> _PROBLEM TO WORK ON_:
Find every line in the data that contains the word "none". Return each of those lines.

Change detection data
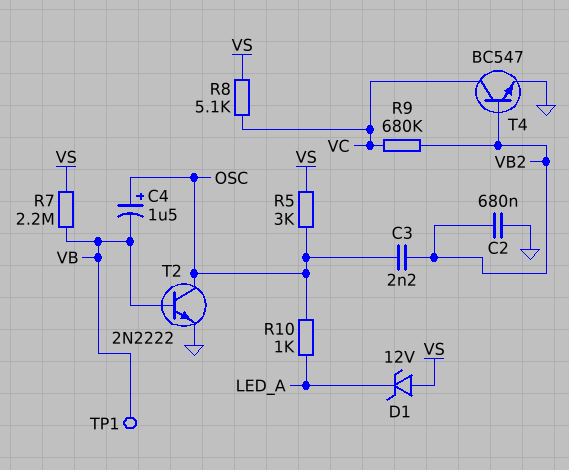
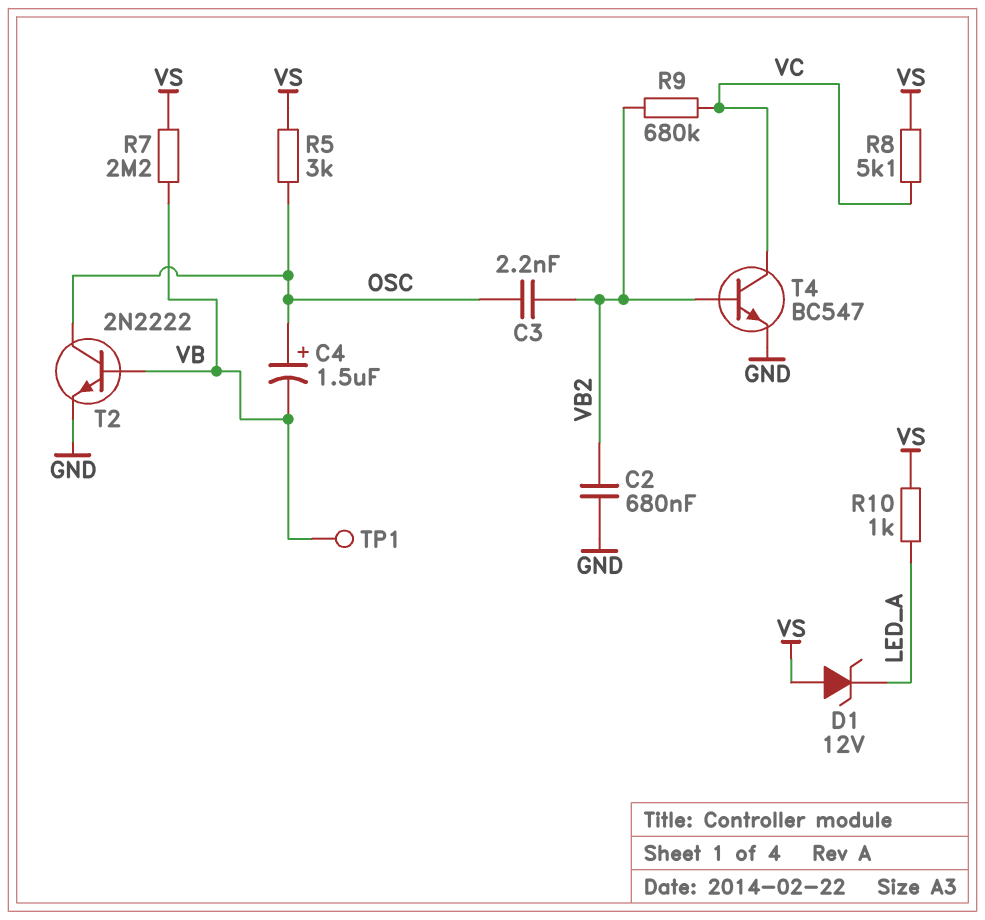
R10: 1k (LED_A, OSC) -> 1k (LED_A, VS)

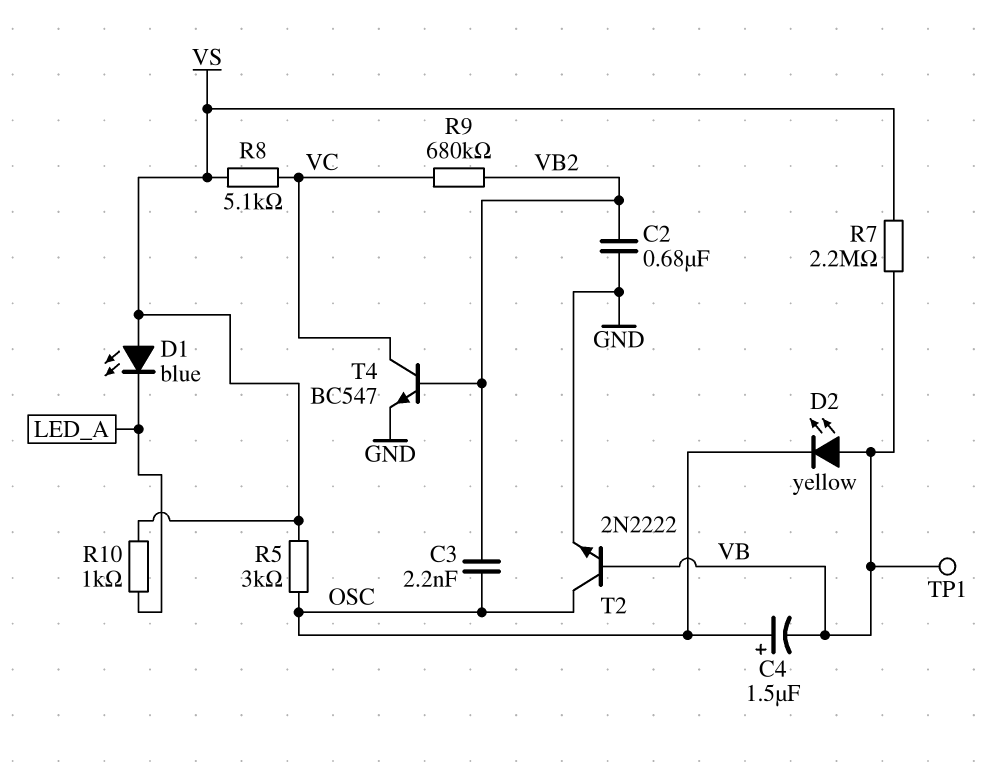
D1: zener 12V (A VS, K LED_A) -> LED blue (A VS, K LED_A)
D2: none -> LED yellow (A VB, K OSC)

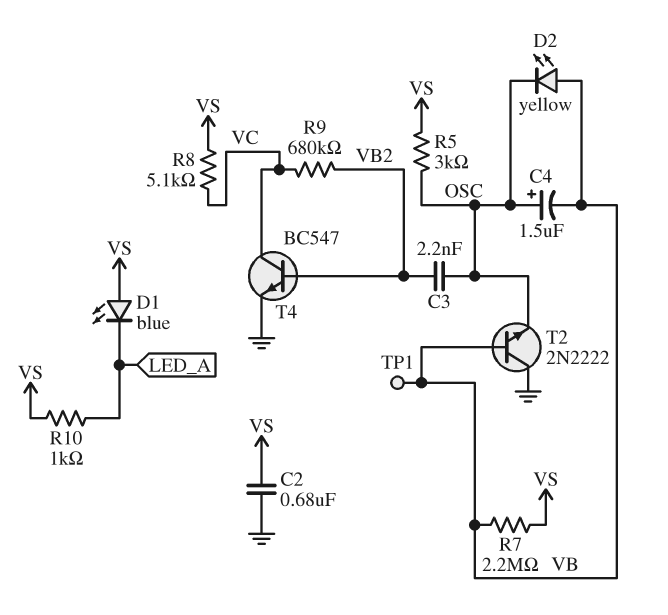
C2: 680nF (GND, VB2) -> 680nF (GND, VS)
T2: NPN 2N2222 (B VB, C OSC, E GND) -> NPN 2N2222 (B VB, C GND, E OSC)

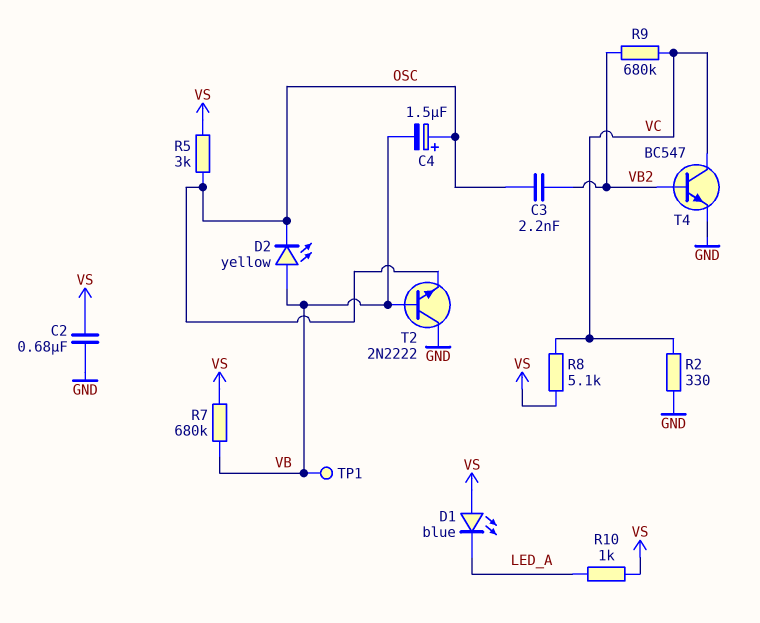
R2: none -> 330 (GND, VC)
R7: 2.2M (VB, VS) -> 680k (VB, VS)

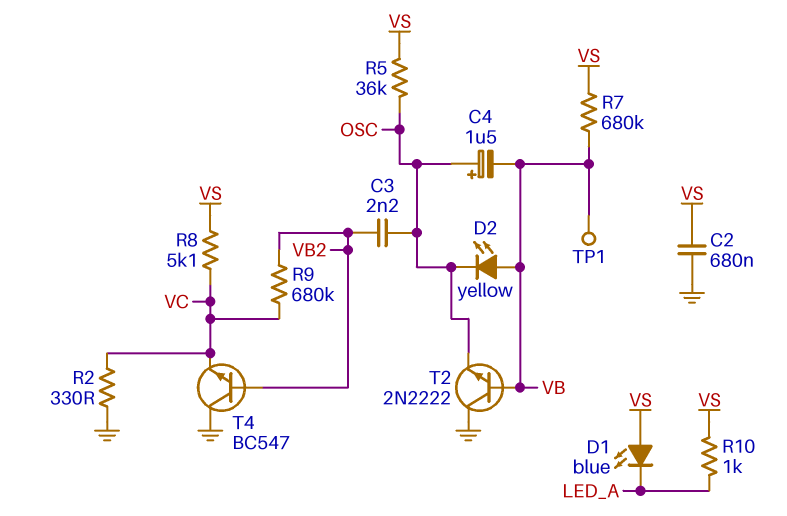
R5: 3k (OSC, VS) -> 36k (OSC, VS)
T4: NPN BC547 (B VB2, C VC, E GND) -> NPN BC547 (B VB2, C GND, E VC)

> _SOLUTION TO THIS PROBLEM_:
D2: none -> LED yellow (A VB, K OSC)
R2: none -> 330 (GND, VC)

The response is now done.